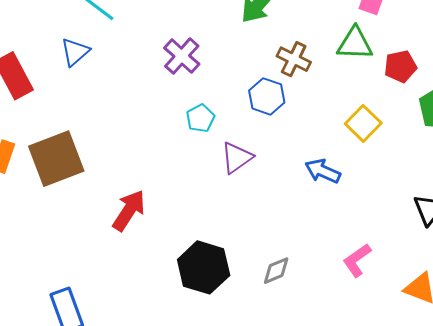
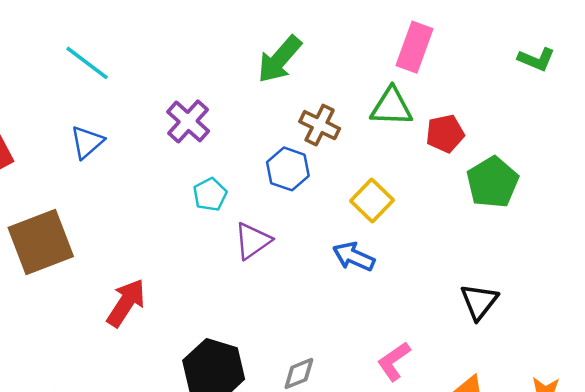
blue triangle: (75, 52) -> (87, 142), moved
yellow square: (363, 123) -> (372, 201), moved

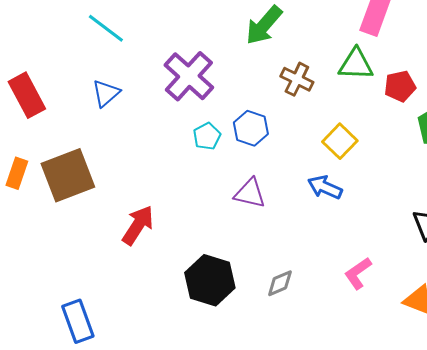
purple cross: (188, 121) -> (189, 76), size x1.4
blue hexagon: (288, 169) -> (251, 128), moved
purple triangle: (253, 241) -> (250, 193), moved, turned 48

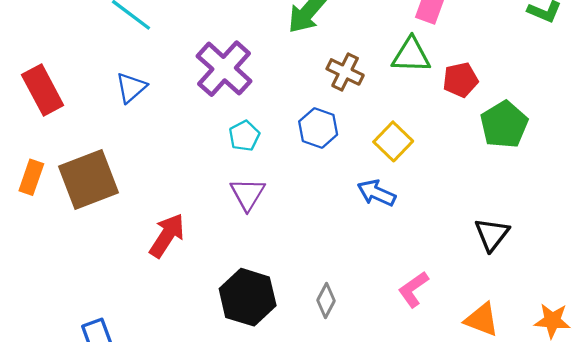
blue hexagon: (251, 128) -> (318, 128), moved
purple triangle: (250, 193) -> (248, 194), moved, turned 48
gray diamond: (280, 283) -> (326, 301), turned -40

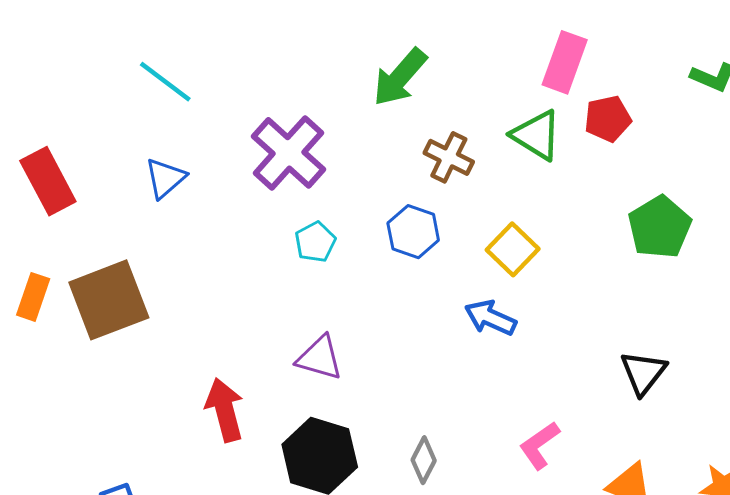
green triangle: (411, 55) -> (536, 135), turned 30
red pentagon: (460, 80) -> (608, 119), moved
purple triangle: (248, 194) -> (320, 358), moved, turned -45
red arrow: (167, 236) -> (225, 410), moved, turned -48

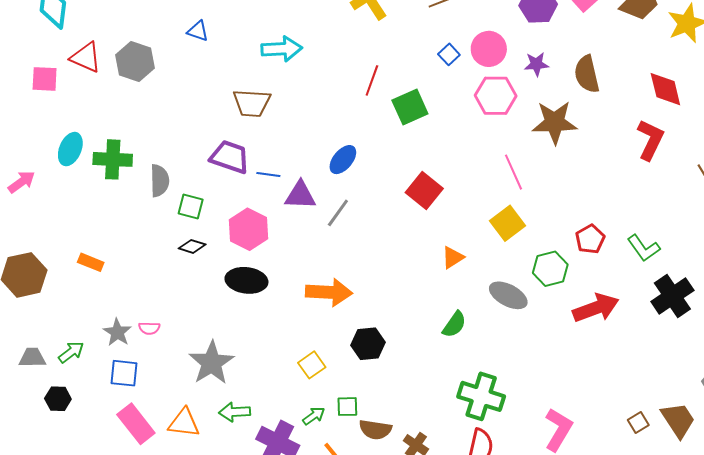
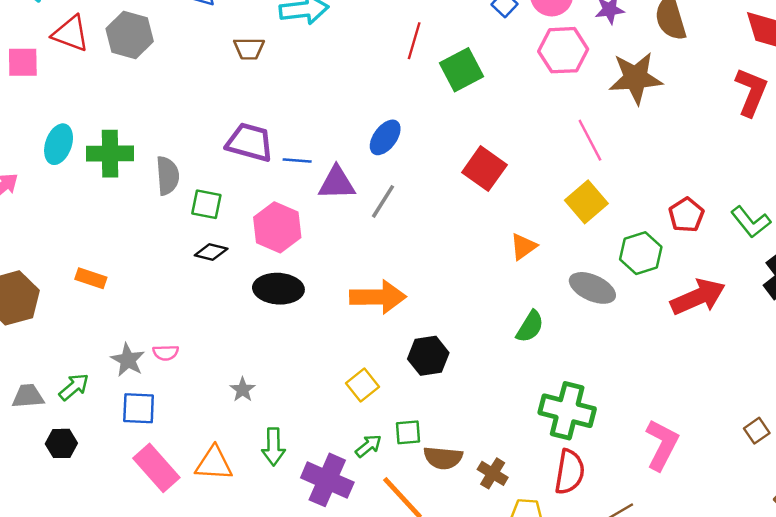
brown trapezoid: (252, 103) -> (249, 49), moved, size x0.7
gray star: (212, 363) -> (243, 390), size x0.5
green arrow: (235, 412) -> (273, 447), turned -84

####################

- **WORK INSTRUCTIONS**: The records above are to be transcribed exactly, with every picture left out.

- **WRITTEN RESPONSE**:
blue triangle: (75, 52) -> (87, 142), moved
yellow square: (363, 123) -> (372, 201), moved

purple cross: (188, 121) -> (189, 76), size x1.4
blue hexagon: (288, 169) -> (251, 128), moved
purple triangle: (253, 241) -> (250, 193), moved, turned 48

blue hexagon: (251, 128) -> (318, 128), moved
purple triangle: (250, 193) -> (248, 194), moved, turned 48
gray diamond: (280, 283) -> (326, 301), turned -40

green triangle: (411, 55) -> (536, 135), turned 30
red pentagon: (460, 80) -> (608, 119), moved
purple triangle: (248, 194) -> (320, 358), moved, turned -45
red arrow: (167, 236) -> (225, 410), moved, turned -48

brown trapezoid: (252, 103) -> (249, 49), moved, size x0.7
gray star: (212, 363) -> (243, 390), size x0.5
green arrow: (235, 412) -> (273, 447), turned -84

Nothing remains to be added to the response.